* **About this task**: Only the pictures are to be omitted; every entry beneath should otherwise be duplicated exactly.

══ Excerpted records

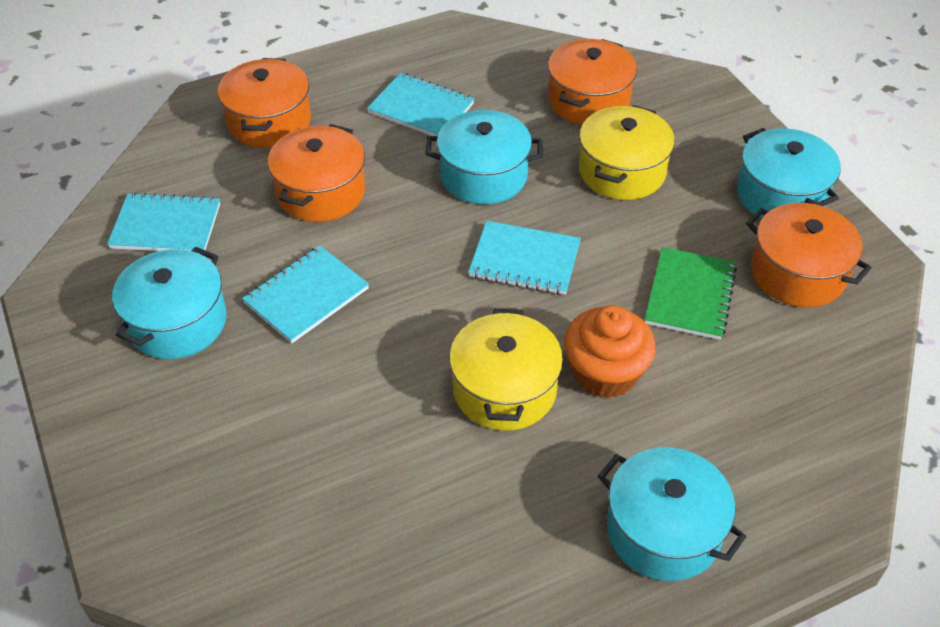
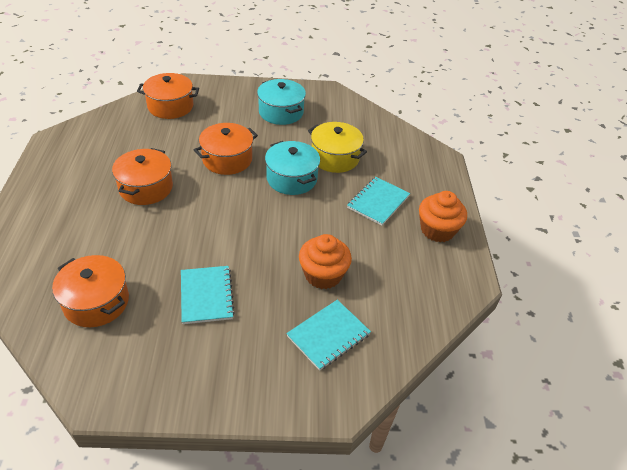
green notebook: 1 -> 0
orange cupcake: 1 -> 2
turquoise notebook: 4 -> 3
turquoise pot: 4 -> 2
yellow pot: 2 -> 1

════

* **Response area**:
green notebook: 1 -> 0
orange cupcake: 1 -> 2
turquoise notebook: 4 -> 3
turquoise pot: 4 -> 2
yellow pot: 2 -> 1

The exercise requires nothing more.